- TASK ITEM: Find the line containing "blue trapezoid: (30, 50)" in the entries; transcribe it and all remaining lines through the end, exactly as they appear, but not the pictures.

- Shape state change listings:
-=-=-
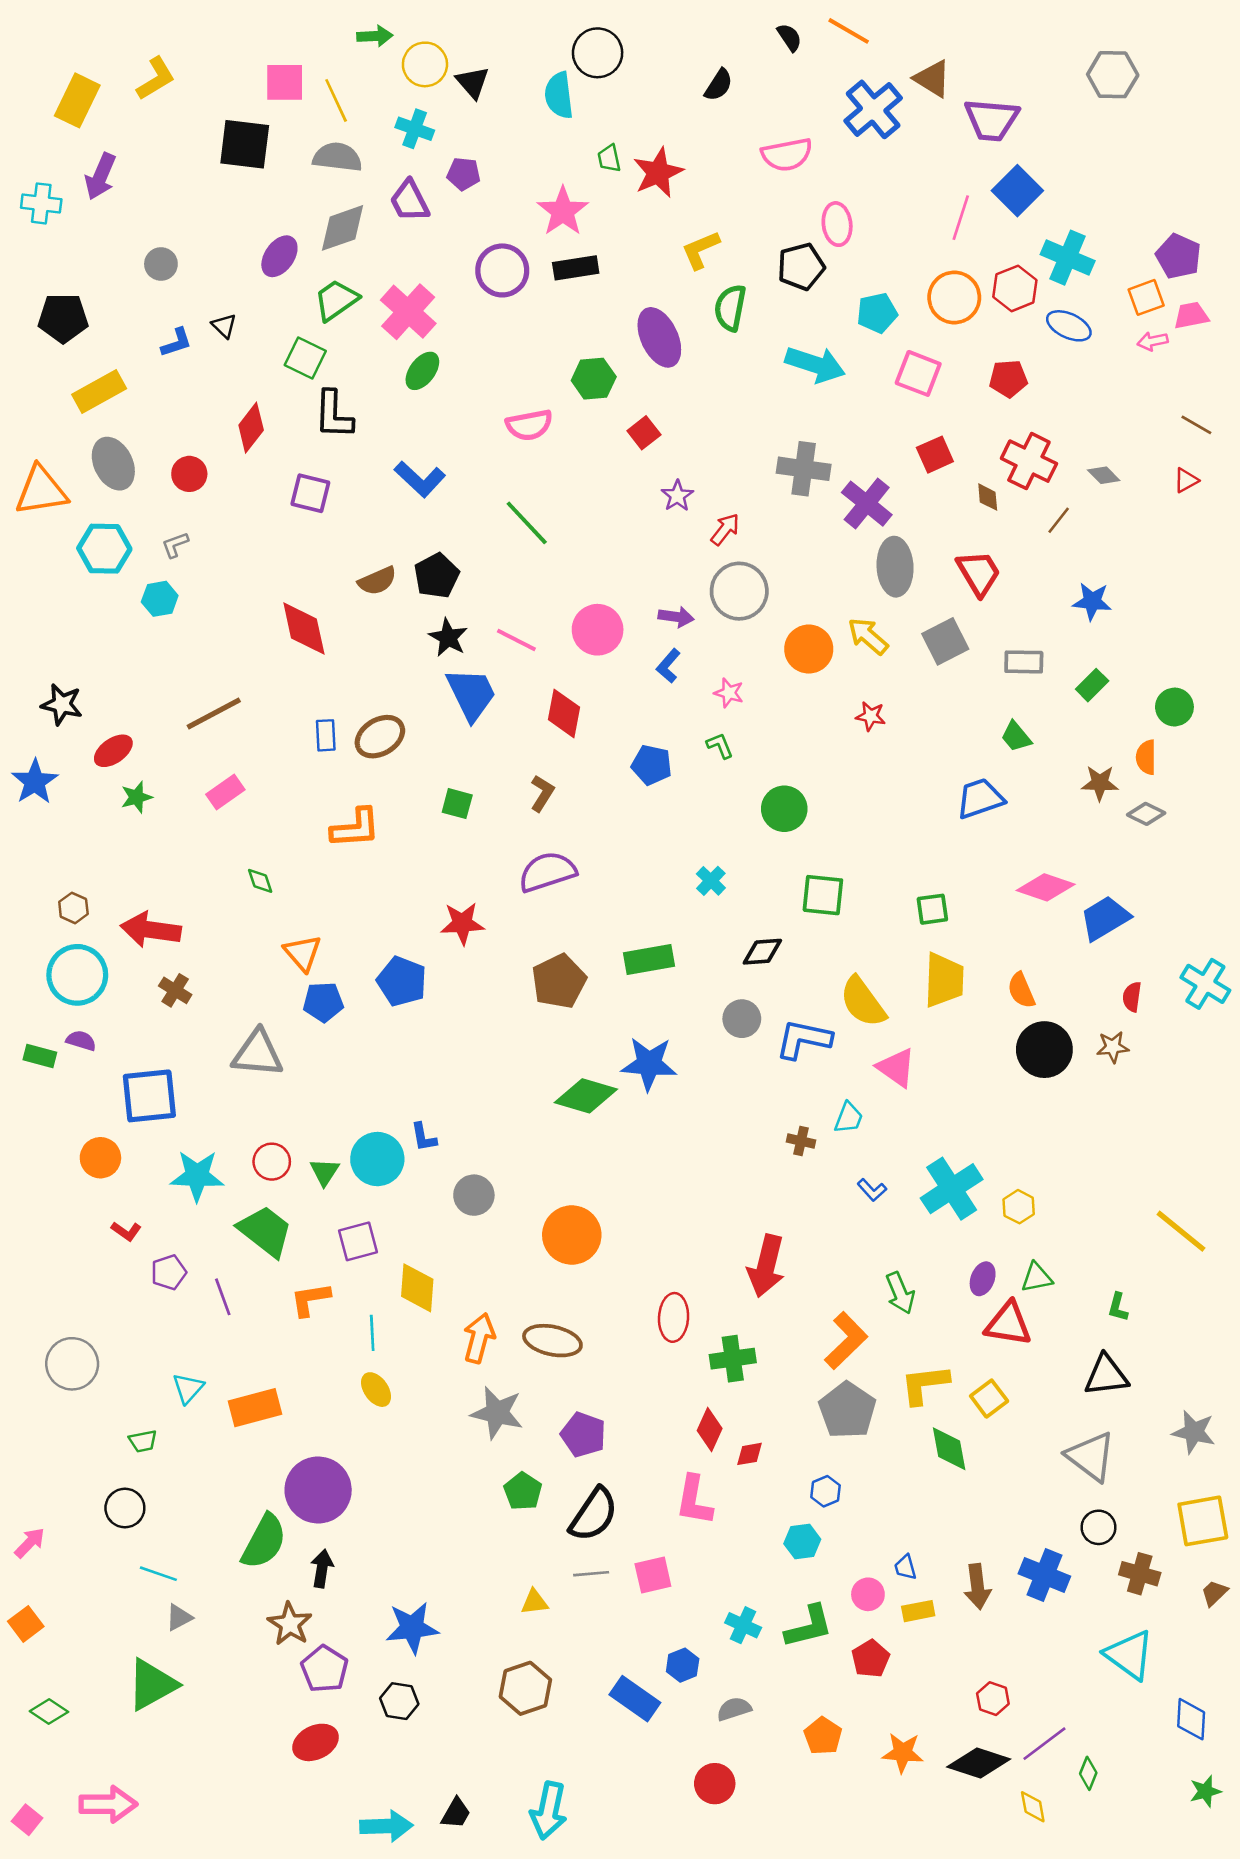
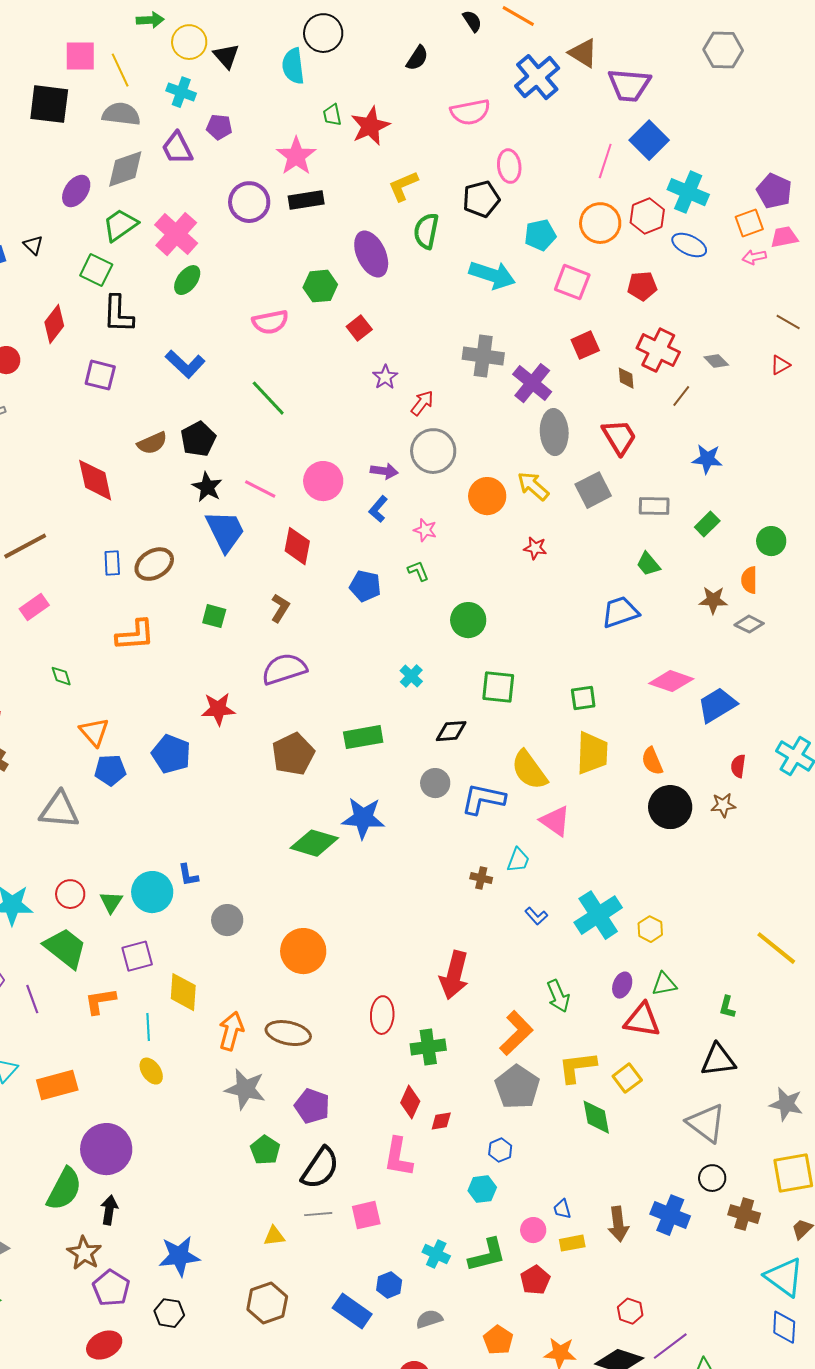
cyan triangle: (1129, 1655) -> (784, 1277), moved

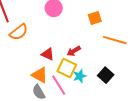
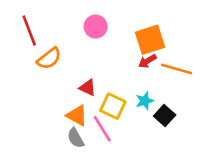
orange square: (95, 18) -> (150, 40), size x1.6
red arrow: (74, 51) -> (147, 61), moved
cyan star: (80, 76) -> (145, 101), moved

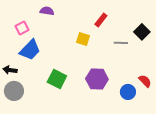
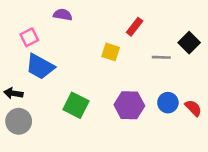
blue trapezoid: (30, 50) -> (40, 67), turned 75
blue circle: (128, 92) -> (168, 103), moved

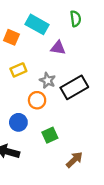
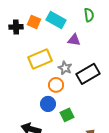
orange square: (11, 37) -> (34, 22), moved
yellow rectangle: (18, 70) -> (40, 59), size x1.6
blue circle: (18, 122) -> (48, 104), moved

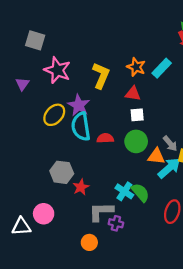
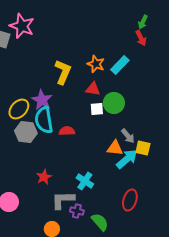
pink star: (57, 70) -> (22, 26), moved
green circle: (136, 141) -> (114, 103), moved
gray hexagon: (62, 172) -> (26, 132), moved
green semicircle: (140, 192) -> (100, 222), moved

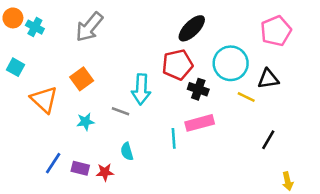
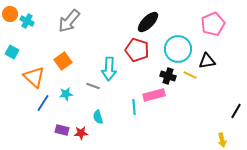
red pentagon: (177, 65) -> (137, 50), turned 30
black cross: (198, 89) -> (168, 76), moved
black line: (268, 140) -> (236, 111), moved
blue line: (53, 163) -> (43, 103), moved

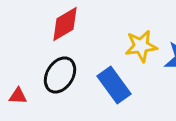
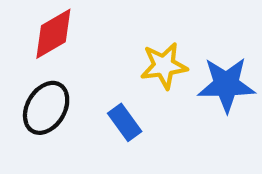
blue rectangle: (114, 85) -> (125, 122), size x0.7

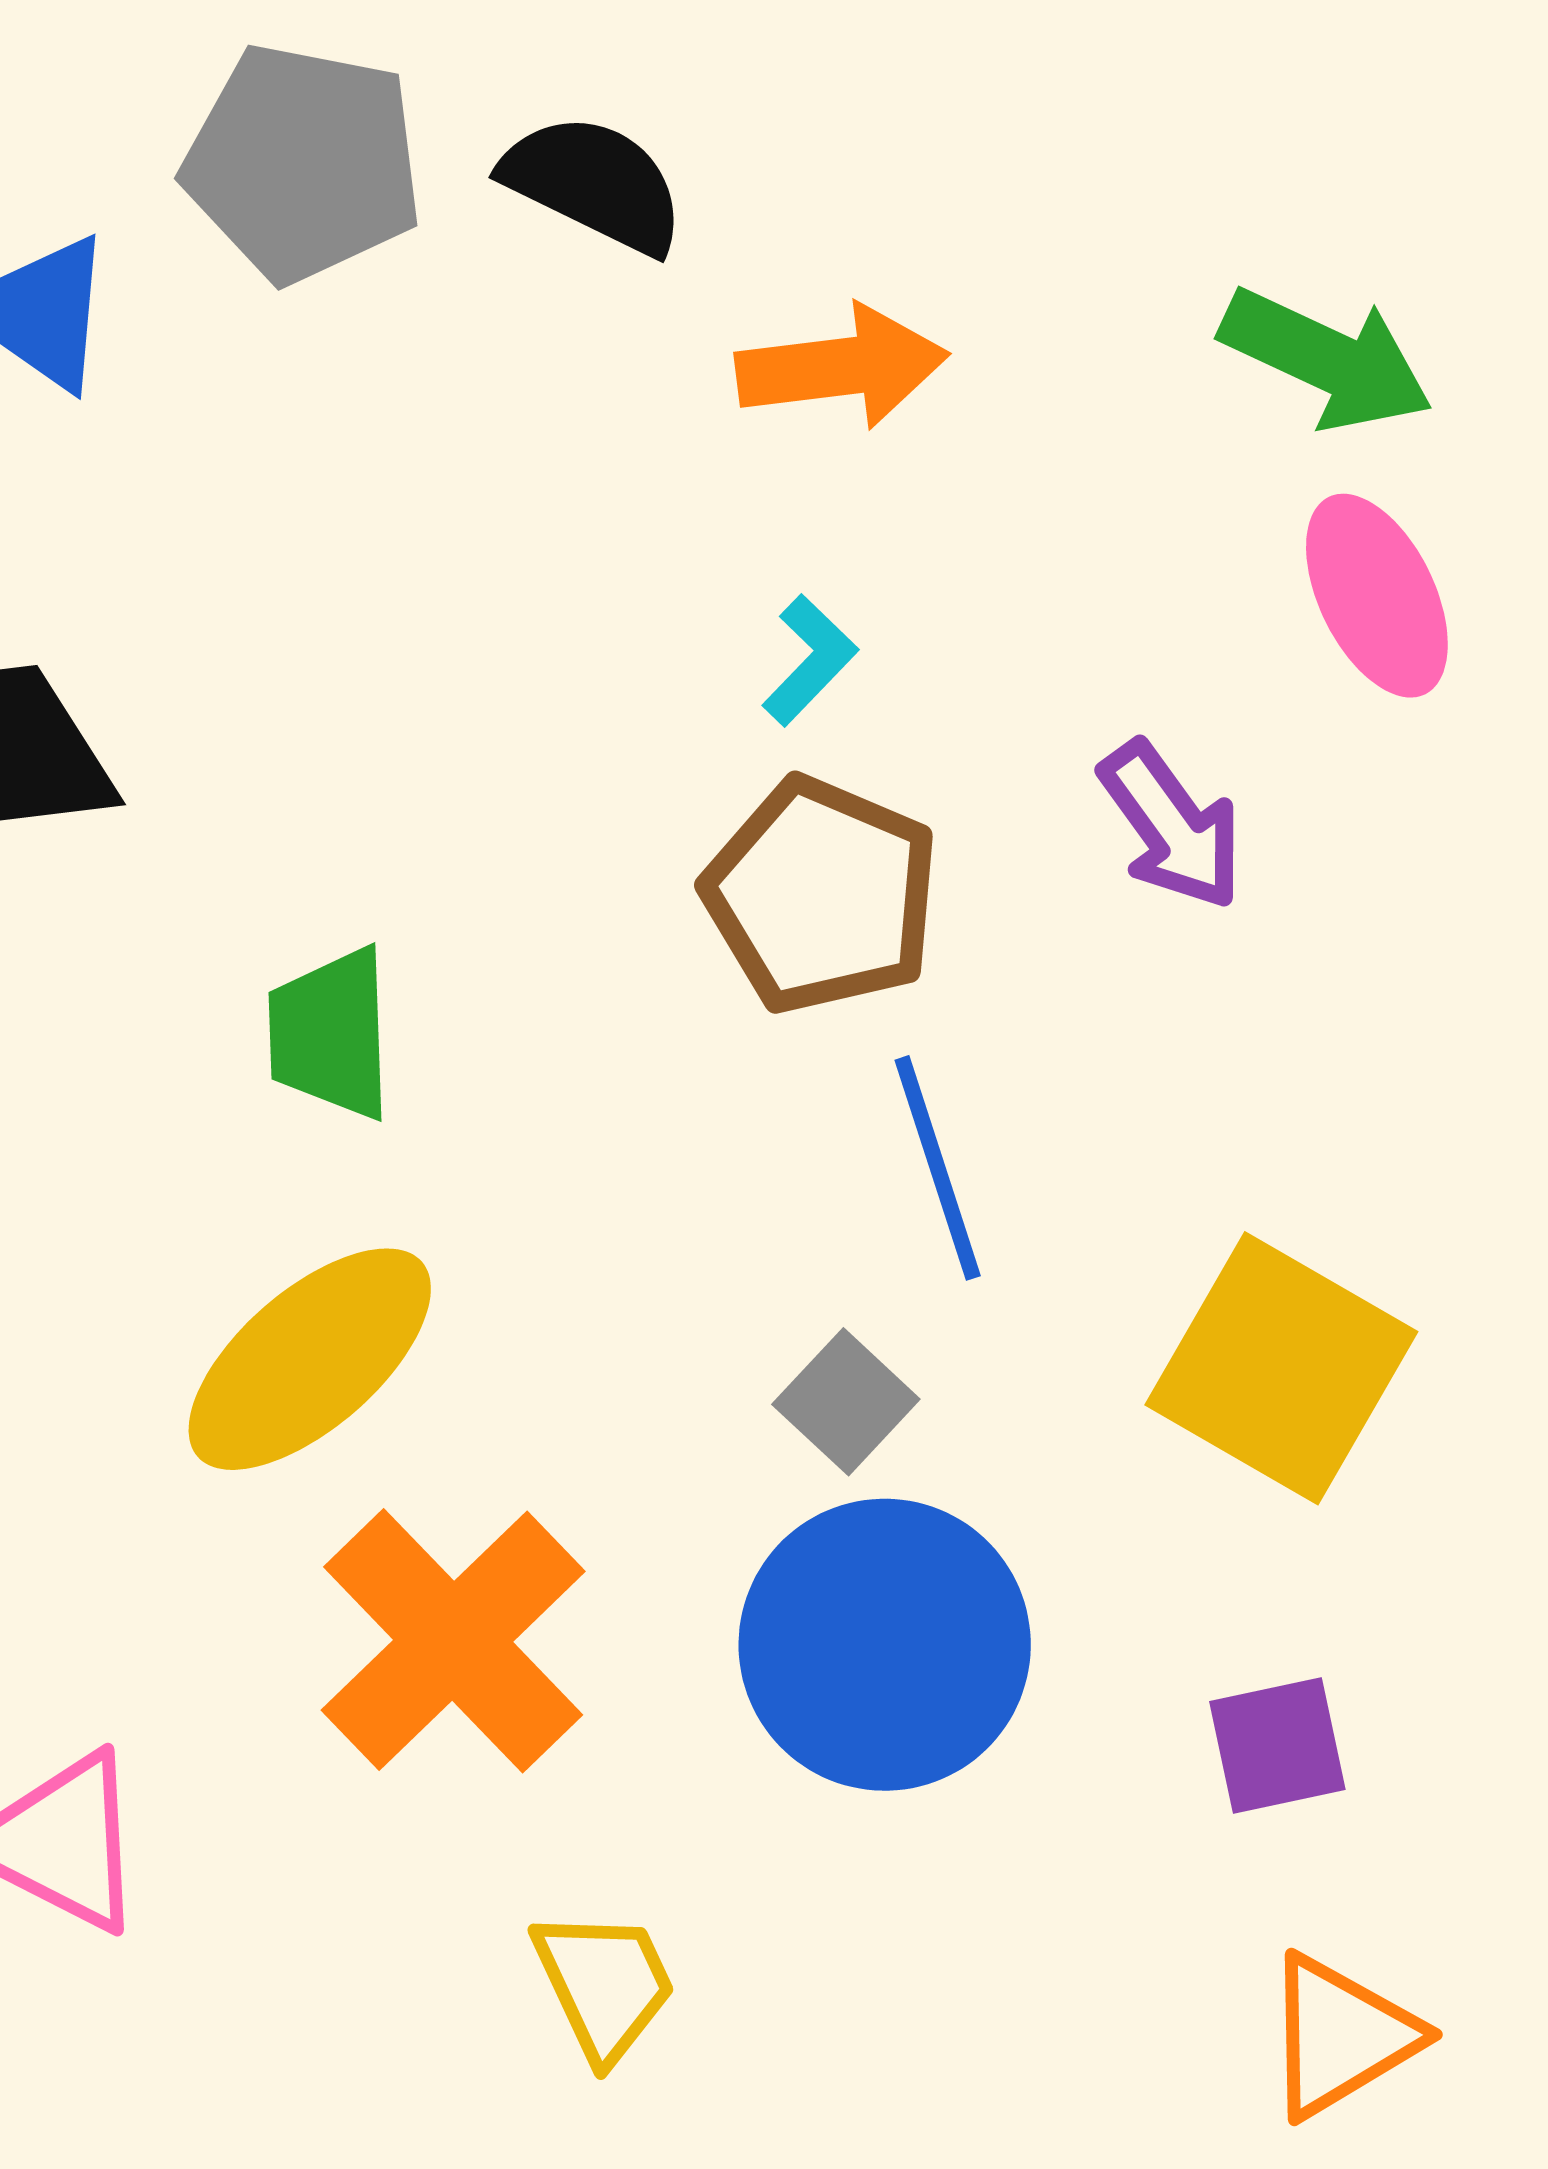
-=-=-
- SOLVED EXERCISE:
blue trapezoid: (30, 50) -> (40, 67), turned 75
blue circle: (128, 92) -> (168, 103), moved

orange square: (11, 37) -> (34, 22), moved
yellow rectangle: (18, 70) -> (40, 59), size x1.6
blue circle: (18, 122) -> (48, 104), moved

pink star: (57, 70) -> (22, 26), moved
green circle: (136, 141) -> (114, 103), moved
gray hexagon: (62, 172) -> (26, 132), moved
green semicircle: (140, 192) -> (100, 222), moved

red pentagon: (177, 65) -> (137, 50), turned 30
black cross: (198, 89) -> (168, 76), moved
black line: (268, 140) -> (236, 111), moved
blue line: (53, 163) -> (43, 103), moved

blue rectangle: (114, 85) -> (125, 122), size x0.7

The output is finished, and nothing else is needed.